EXERCISE :: Search the entries for the word "orange". Copy every line where it turns up.

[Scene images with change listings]
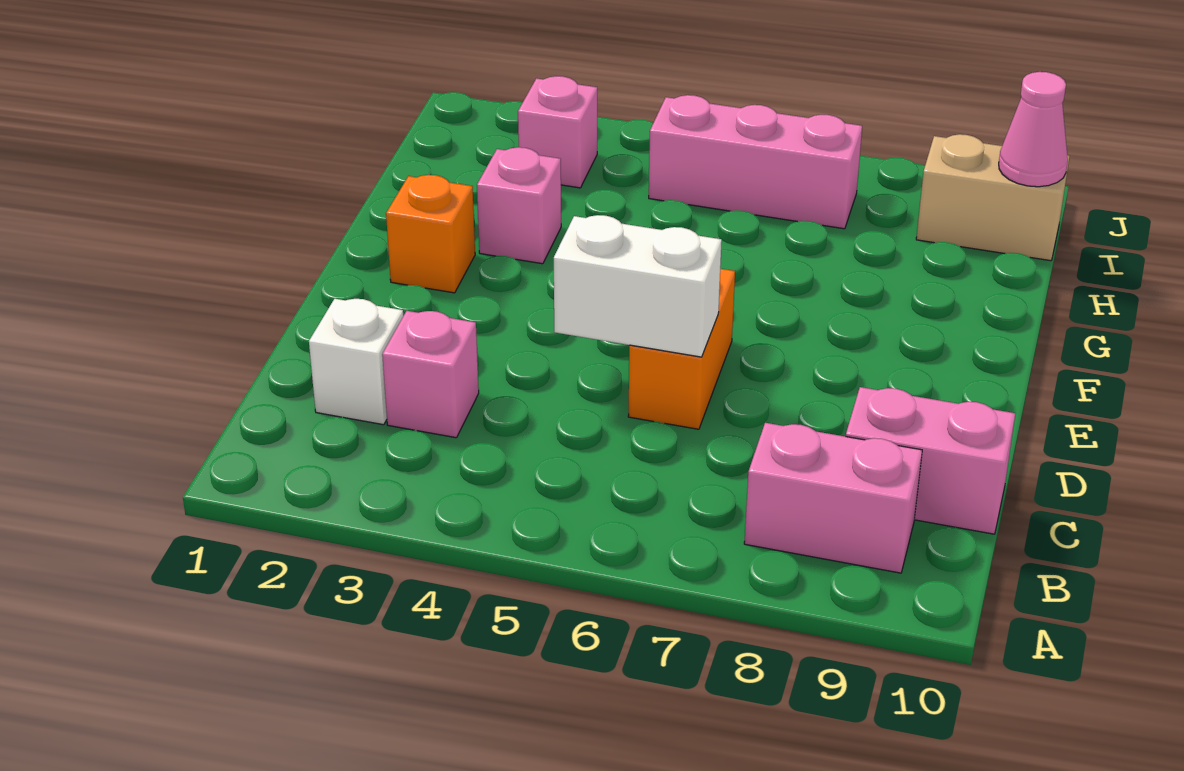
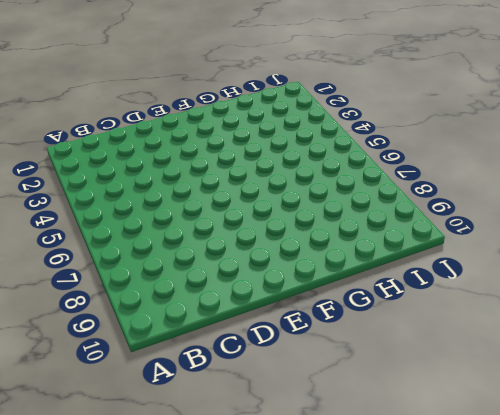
none -> pink brick B8:B9 level 1
none -> white brick C2 level 1
none -> pink brick C3 level 1

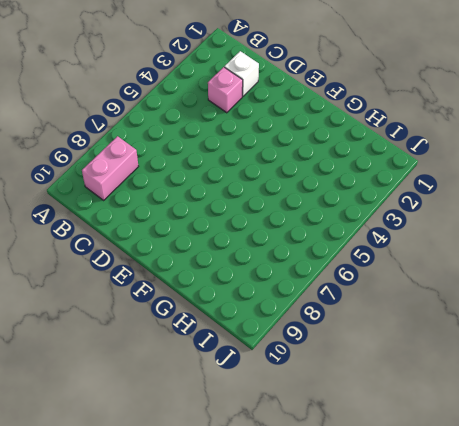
none -> pink brick C9:C10 level 1
none -> orange brick D6:E6 level 1
none -> orange brick F2 level 1

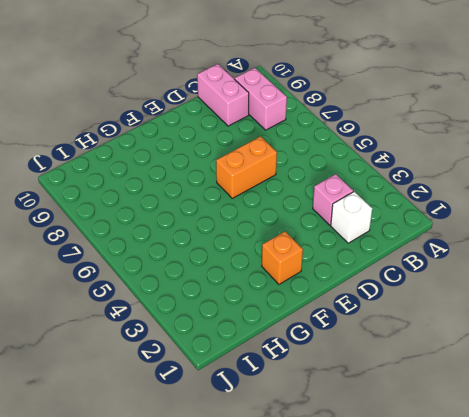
none -> pink brick G3 level 1
none -> pink brick I3 level 1
none -> pink brick I5:I7 level 1

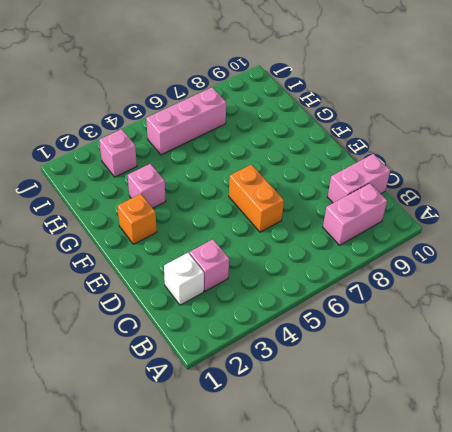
none -> tan brick I9:I10 level 1
none -> white brick D5:D6 level 2
none -> pink cone I10 level 2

ANSWER TO THIS TASK ::
none -> orange brick D6:E6 level 1
none -> orange brick F2 level 1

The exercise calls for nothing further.